=== Begin Enclosure ===
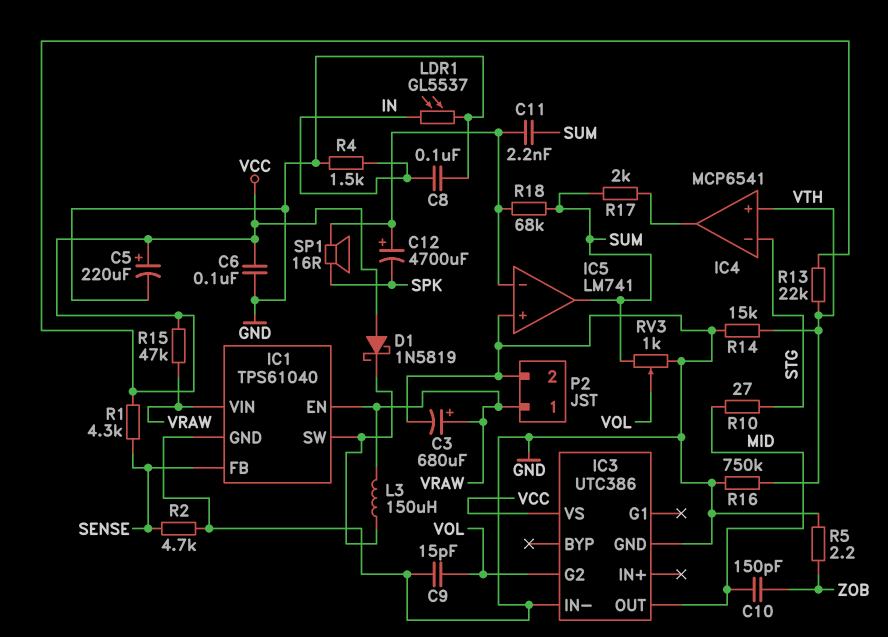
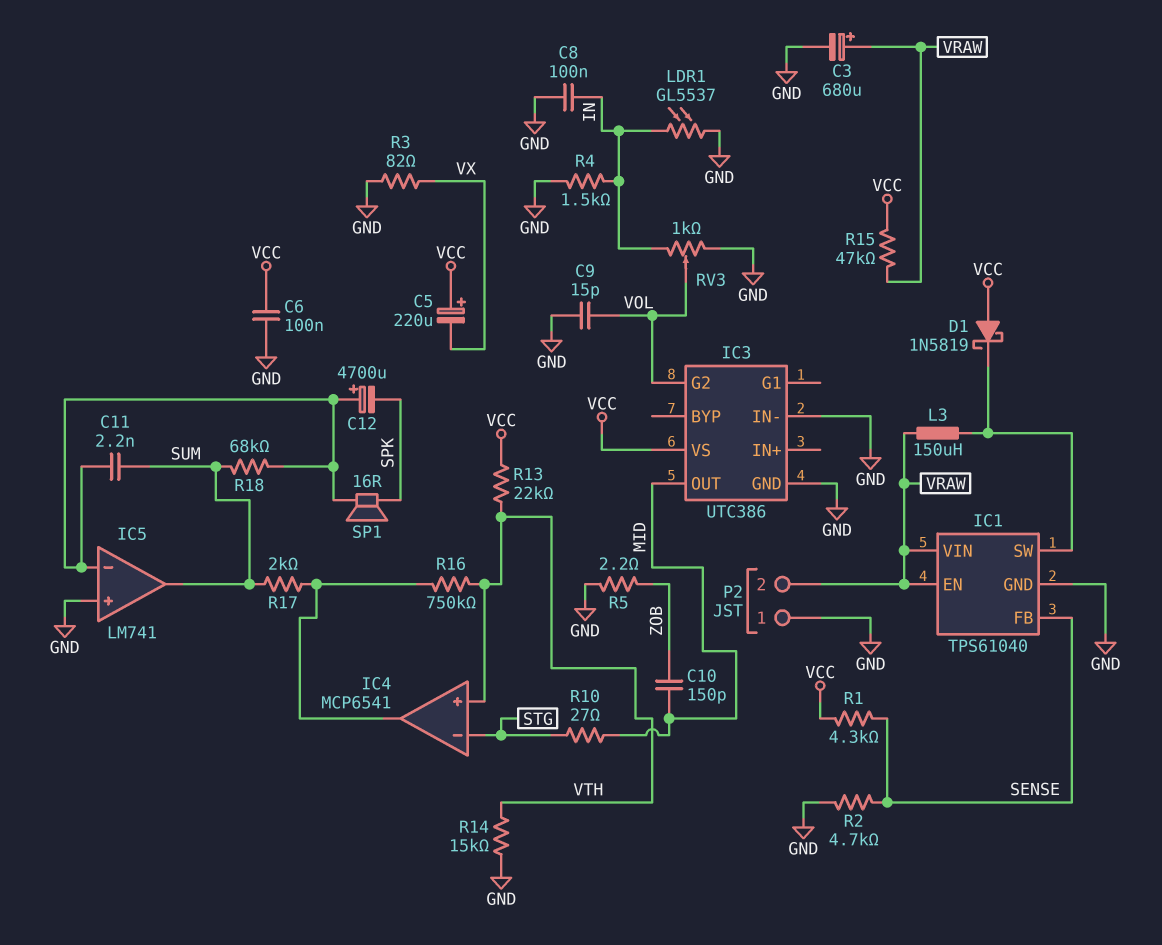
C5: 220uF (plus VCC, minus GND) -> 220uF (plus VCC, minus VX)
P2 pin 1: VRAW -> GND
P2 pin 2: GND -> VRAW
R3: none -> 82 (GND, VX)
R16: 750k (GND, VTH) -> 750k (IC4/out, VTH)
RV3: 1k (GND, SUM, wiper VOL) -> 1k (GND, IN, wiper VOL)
=== End Enclosure ===
TASK STATEMENT
Without the pictures, reproduce every record exactly as it appears above.

SOLVED PROBLEM
C5: 220uF (plus VCC, minus GND) -> 220uF (plus VCC, minus VX)
P2 pin 1: VRAW -> GND
P2 pin 2: GND -> VRAW
R3: none -> 82 (GND, VX)
R16: 750k (GND, VTH) -> 750k (IC4/out, VTH)
RV3: 1k (GND, SUM, wiper VOL) -> 1k (GND, IN, wiper VOL)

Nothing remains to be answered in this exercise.